▸ **Data below**
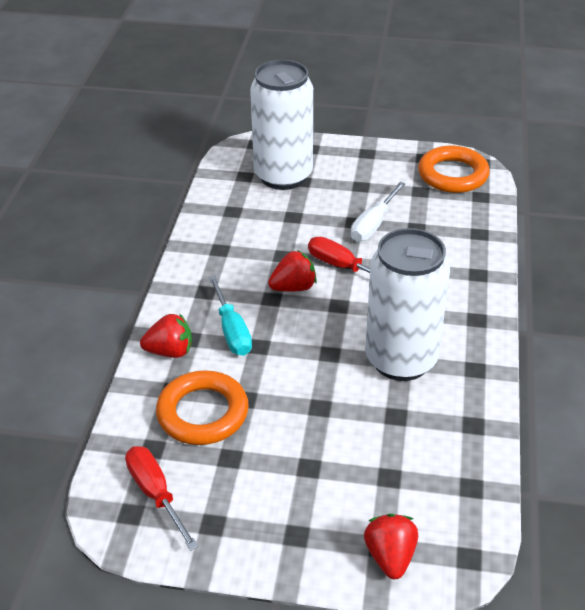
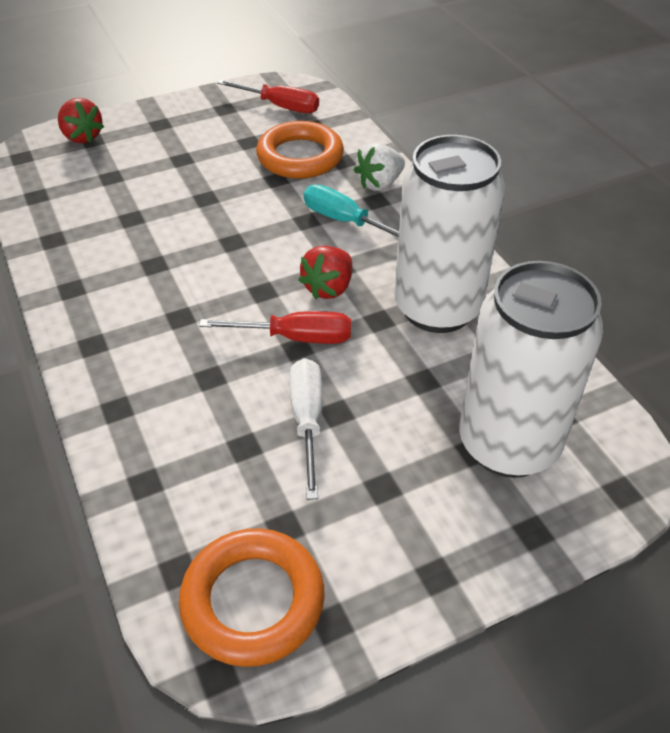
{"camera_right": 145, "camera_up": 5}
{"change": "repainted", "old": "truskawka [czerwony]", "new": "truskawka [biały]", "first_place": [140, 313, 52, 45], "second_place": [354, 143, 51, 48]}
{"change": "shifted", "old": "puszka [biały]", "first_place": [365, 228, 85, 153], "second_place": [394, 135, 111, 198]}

▸ **Action item**
From the first line to the last, repeat the listing exactly and skip its images.

▸ **Answer for this exercise**
{"camera_right": 145, "camera_up": 5}
{"change": "repainted", "old": "truskawka [czerwony]", "new": "truskawka [biały]", "first_place": [140, 313, 52, 45], "second_place": [354, 143, 51, 48]}
{"change": "shifted", "old": "puszka [biały]", "first_place": [365, 228, 85, 153], "second_place": [394, 135, 111, 198]}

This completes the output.